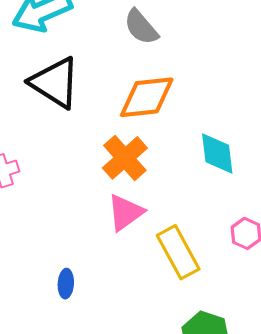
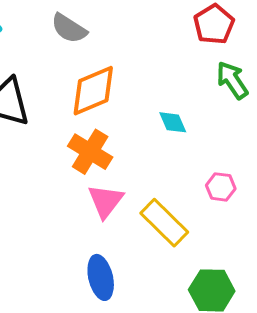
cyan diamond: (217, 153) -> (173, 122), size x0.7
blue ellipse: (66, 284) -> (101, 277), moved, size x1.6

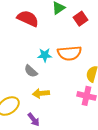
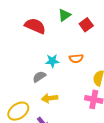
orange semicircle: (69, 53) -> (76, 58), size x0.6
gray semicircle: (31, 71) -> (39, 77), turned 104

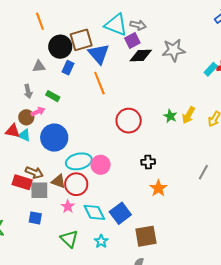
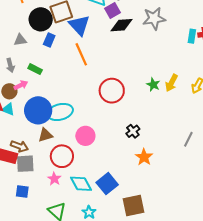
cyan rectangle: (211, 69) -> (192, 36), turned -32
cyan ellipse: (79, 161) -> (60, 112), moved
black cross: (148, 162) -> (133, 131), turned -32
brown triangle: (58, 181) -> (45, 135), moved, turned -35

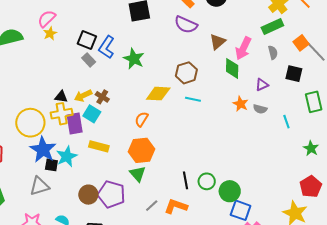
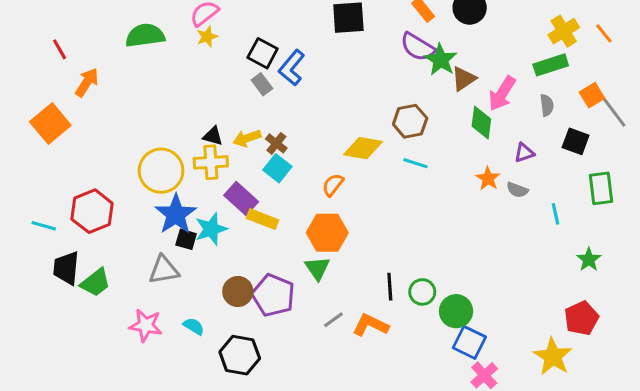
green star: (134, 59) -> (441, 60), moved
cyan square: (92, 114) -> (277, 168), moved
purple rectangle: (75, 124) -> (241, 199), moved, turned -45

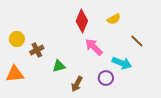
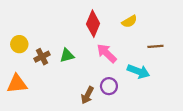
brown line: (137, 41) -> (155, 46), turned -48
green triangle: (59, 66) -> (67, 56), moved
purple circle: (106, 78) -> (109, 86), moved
===
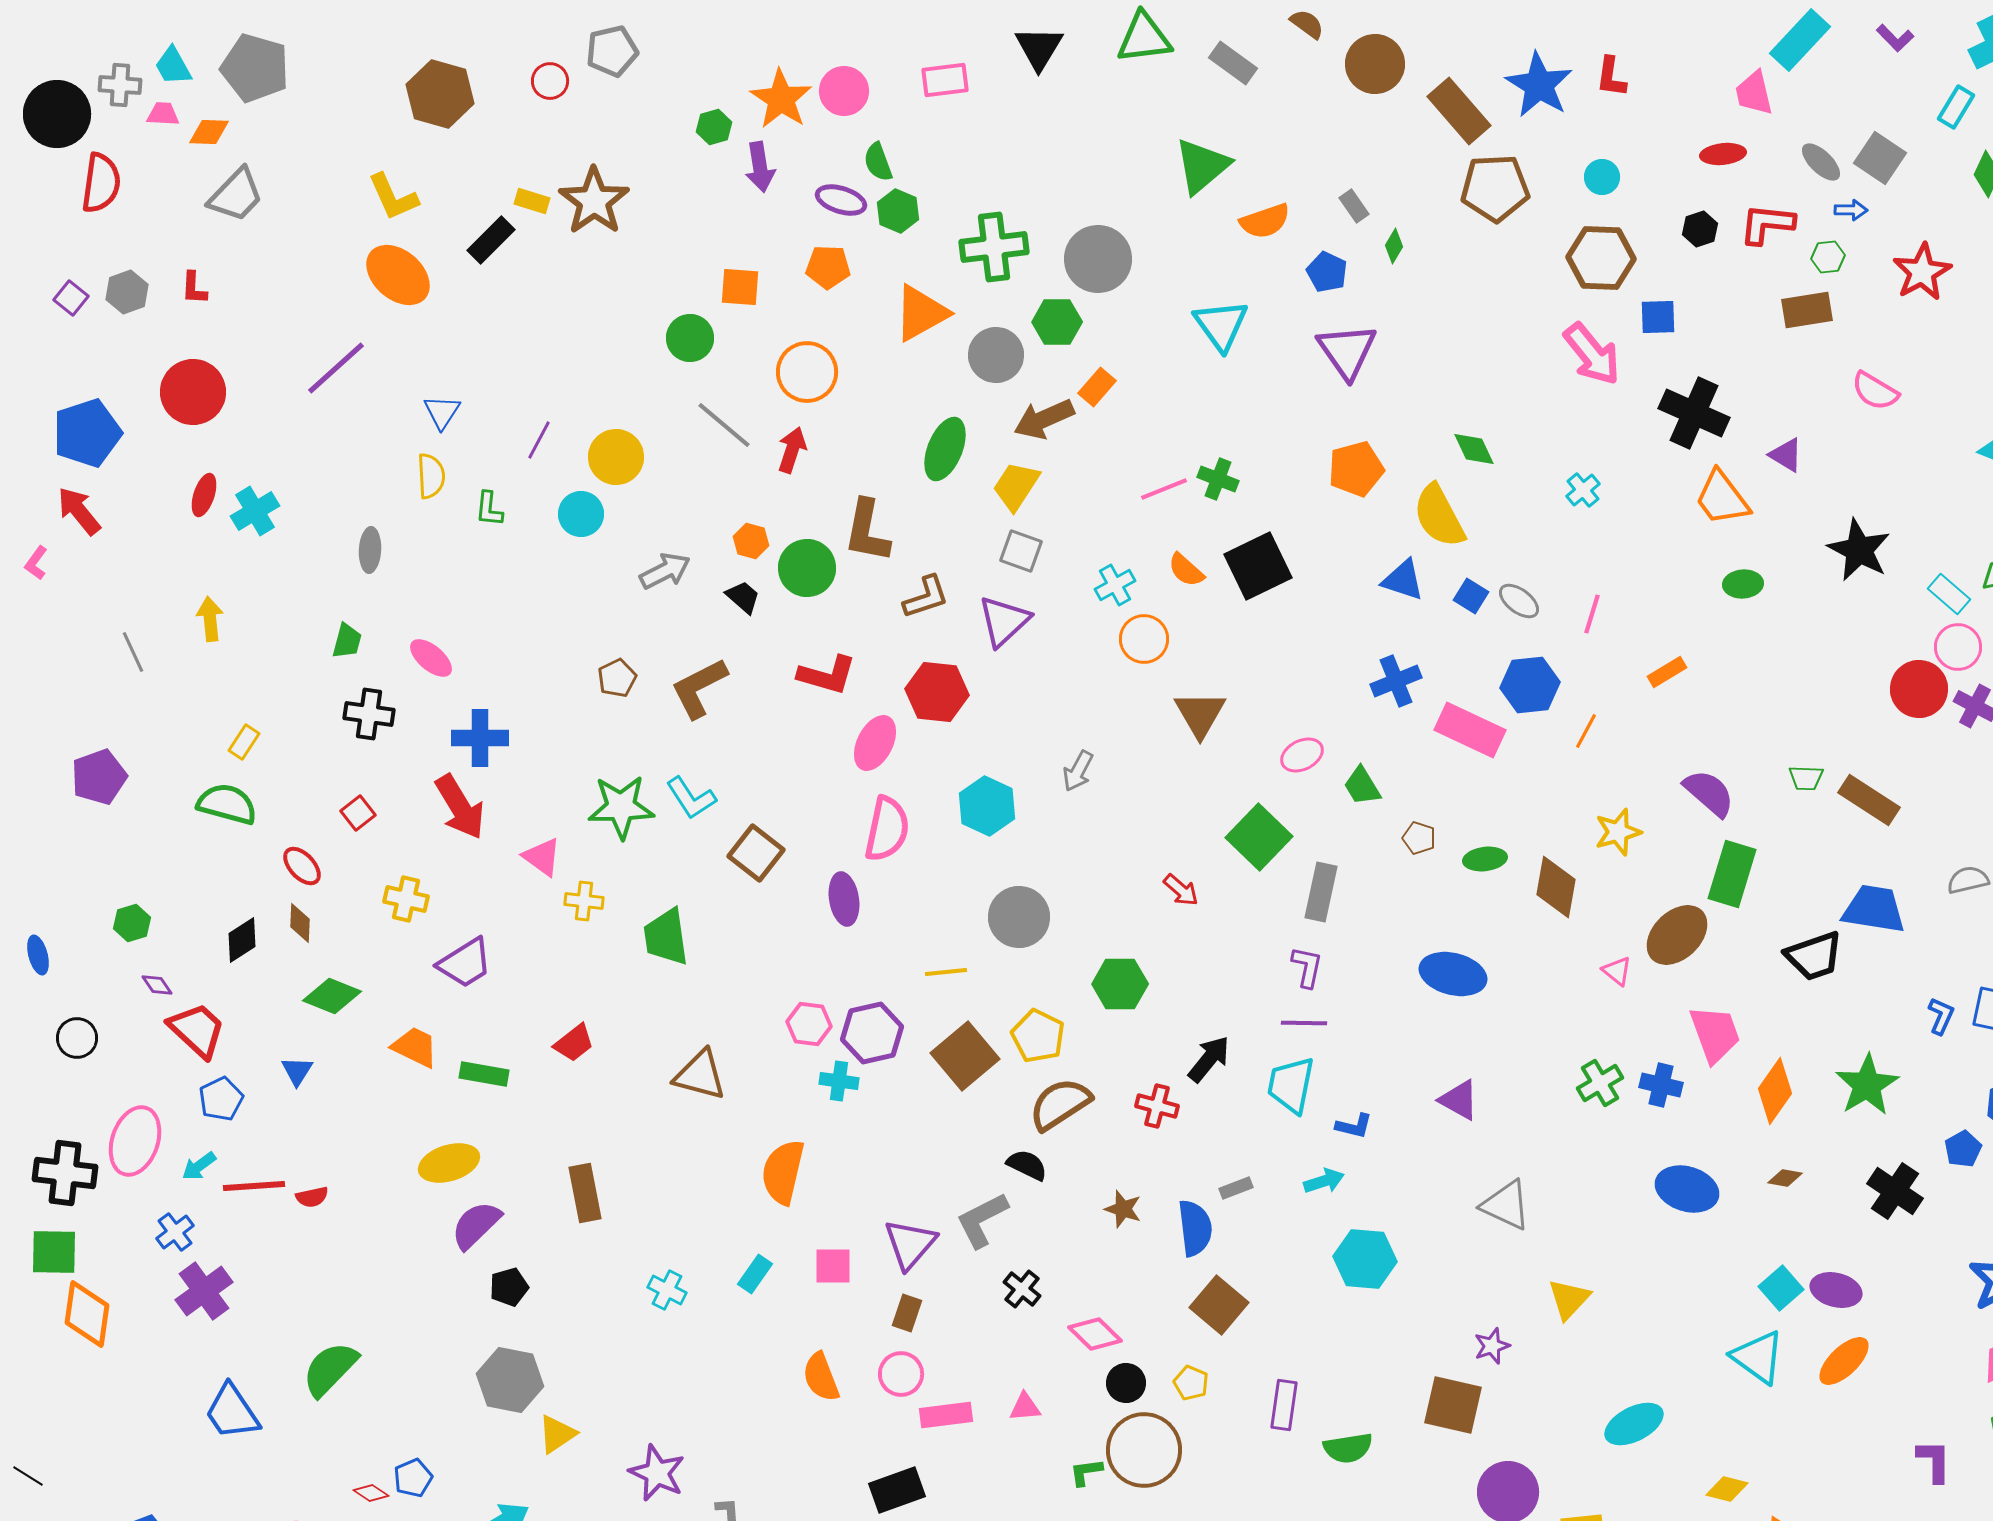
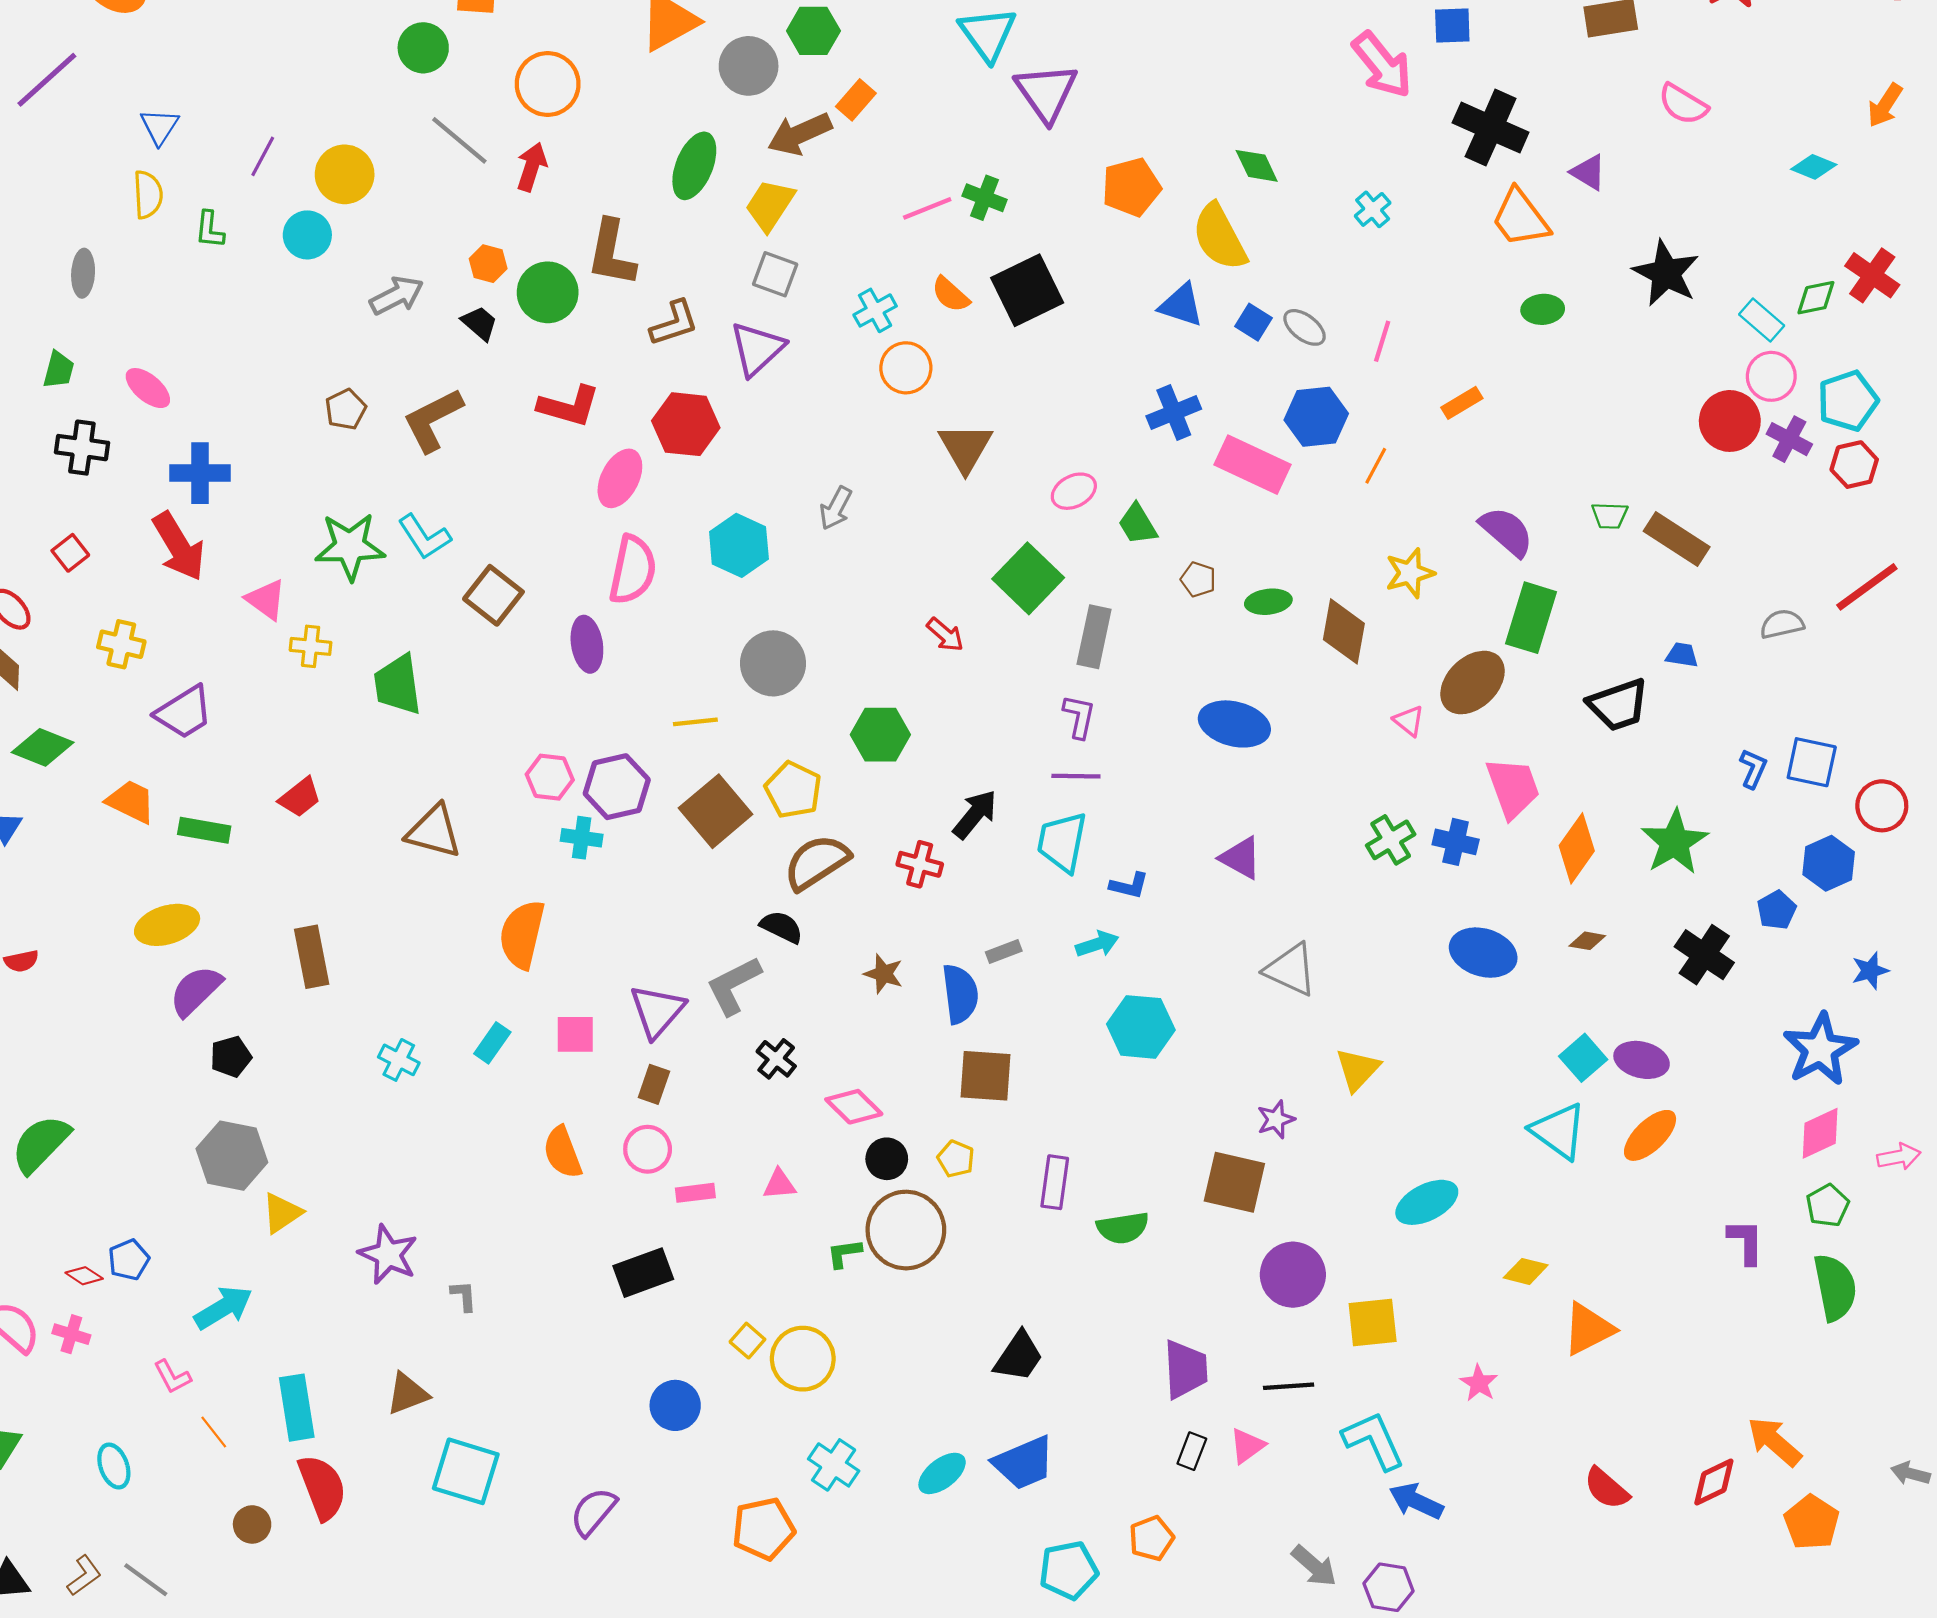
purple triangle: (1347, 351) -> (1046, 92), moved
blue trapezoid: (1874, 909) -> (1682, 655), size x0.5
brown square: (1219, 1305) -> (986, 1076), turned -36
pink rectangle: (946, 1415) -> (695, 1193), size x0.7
===
> Action item: Everything from the line with "purple triangle: (1347, 351)" through the line with "pink rectangle: (946, 1415)" should be written out exactly as it appears above, end lines included, and nothing outside that range.

> Result:
purple triangle: (1347, 351) -> (1046, 92), moved
blue trapezoid: (1874, 909) -> (1682, 655), size x0.5
brown square: (1219, 1305) -> (986, 1076), turned -36
pink rectangle: (946, 1415) -> (695, 1193), size x0.7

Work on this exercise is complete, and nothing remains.